• **EXERCISE PROMPT**:
Please copy the data that follows word for word, leaving out the pictures.

• **INPUT**:
○ ○ ○ ○ ○

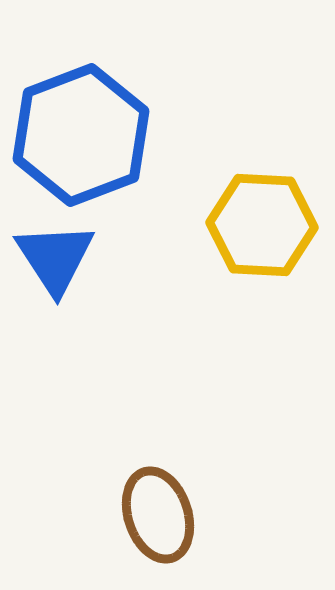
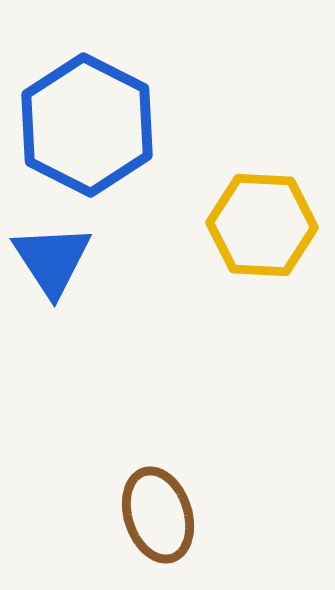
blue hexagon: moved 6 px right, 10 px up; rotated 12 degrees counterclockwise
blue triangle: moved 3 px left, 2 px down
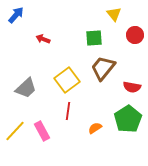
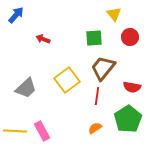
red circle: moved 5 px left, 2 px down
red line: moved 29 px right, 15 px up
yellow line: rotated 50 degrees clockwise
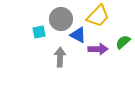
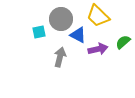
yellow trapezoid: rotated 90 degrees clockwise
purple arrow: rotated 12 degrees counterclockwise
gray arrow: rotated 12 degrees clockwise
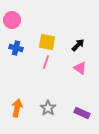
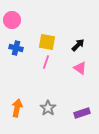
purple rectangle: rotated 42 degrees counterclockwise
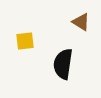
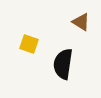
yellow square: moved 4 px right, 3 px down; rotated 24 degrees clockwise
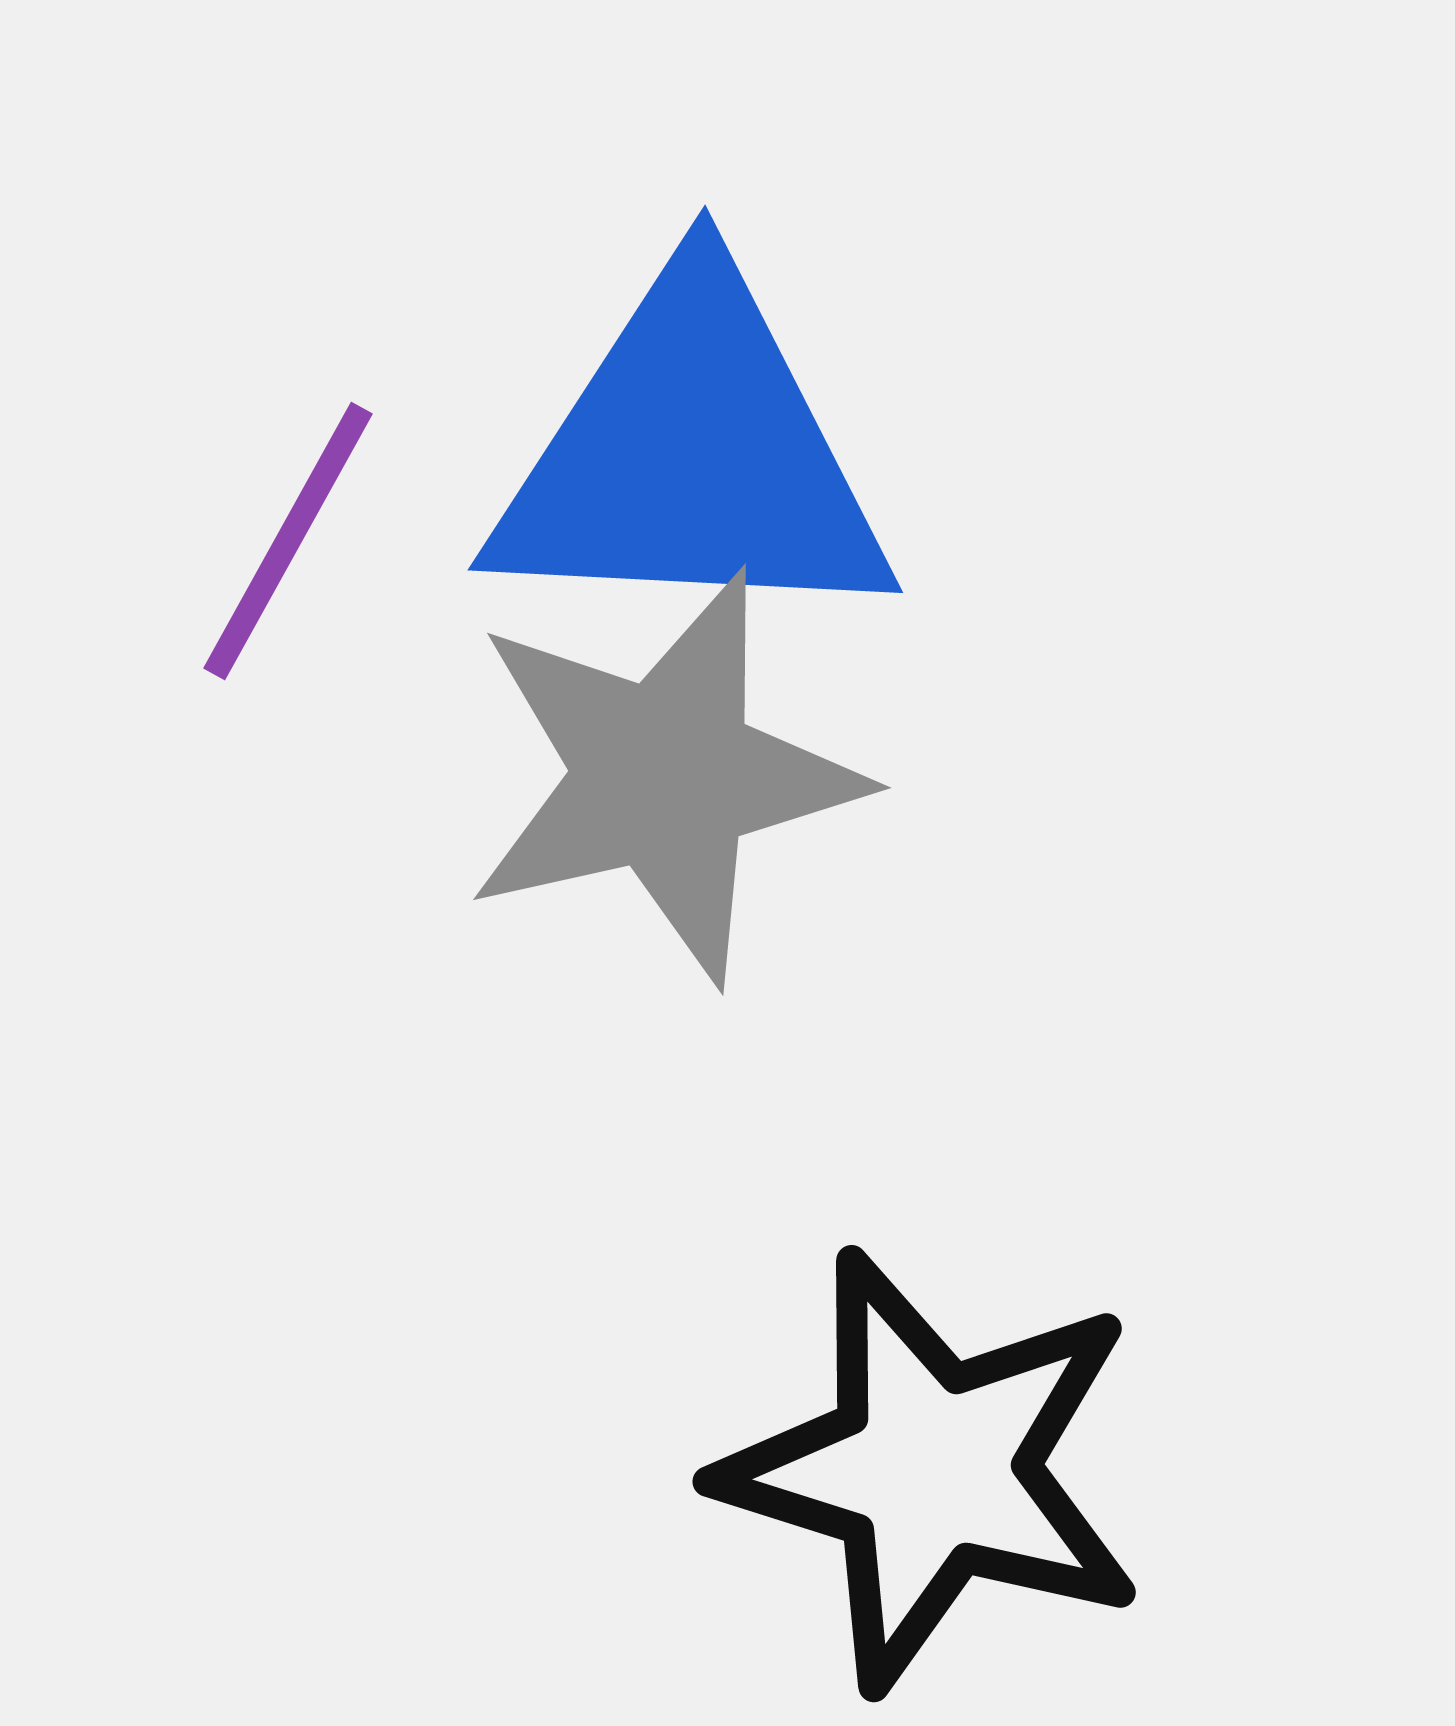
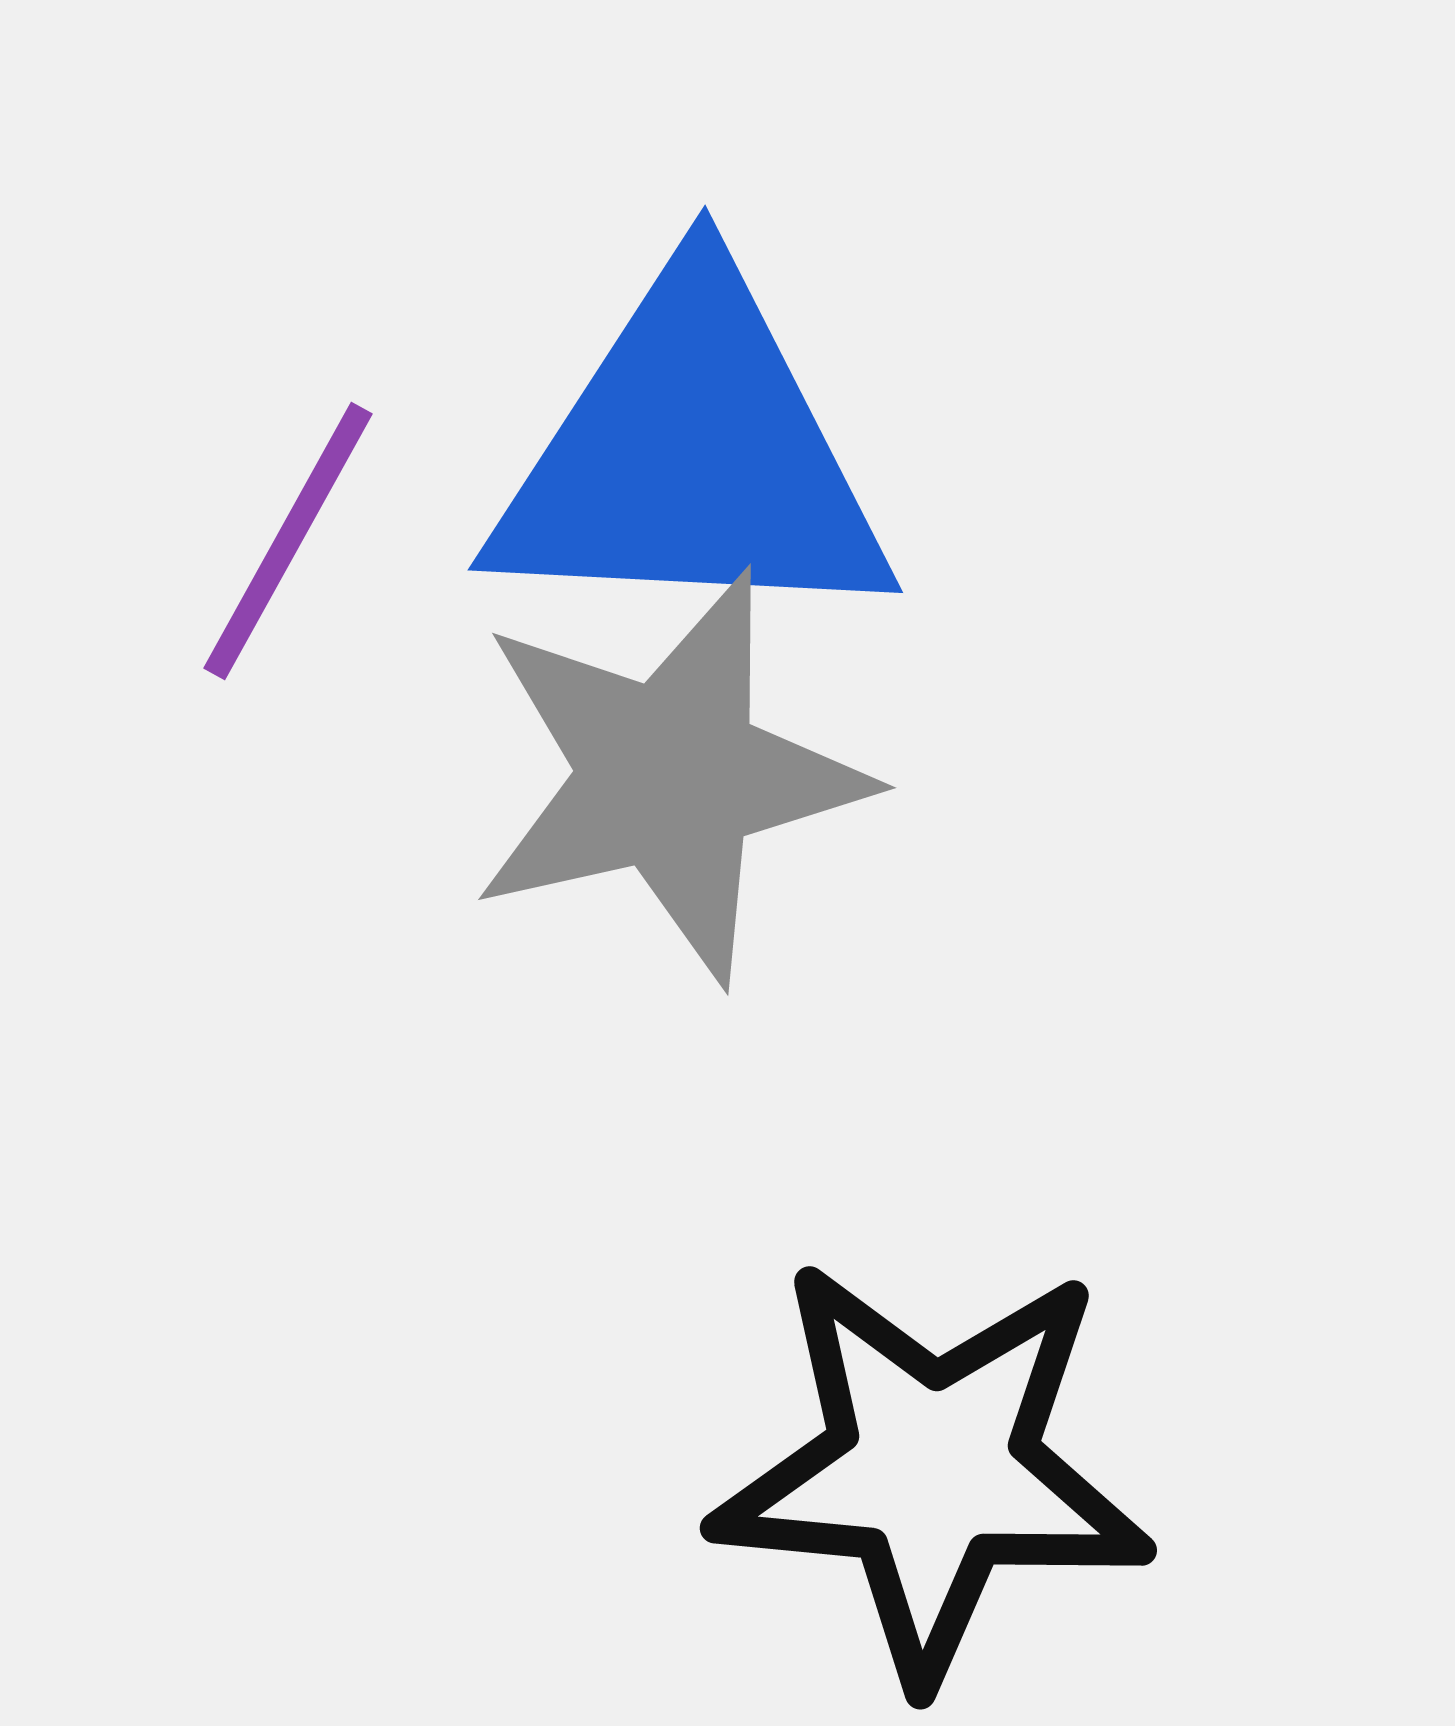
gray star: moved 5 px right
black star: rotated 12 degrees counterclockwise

○ ○ ○ ○ ○

• **RESPONSE TO THE EXERCISE**:
blue hexagon: moved 6 px right, 10 px up; rotated 12 degrees counterclockwise
blue triangle: moved 3 px left, 2 px down
red circle: moved 5 px left, 2 px down
red line: moved 29 px right, 15 px up
yellow line: rotated 50 degrees clockwise
yellow trapezoid: rotated 90 degrees clockwise
purple arrow: rotated 12 degrees counterclockwise
gray arrow: rotated 12 degrees clockwise
purple rectangle: rotated 42 degrees counterclockwise
yellow square: moved 4 px right, 3 px down; rotated 24 degrees clockwise
gray star: moved 5 px right
black star: rotated 12 degrees counterclockwise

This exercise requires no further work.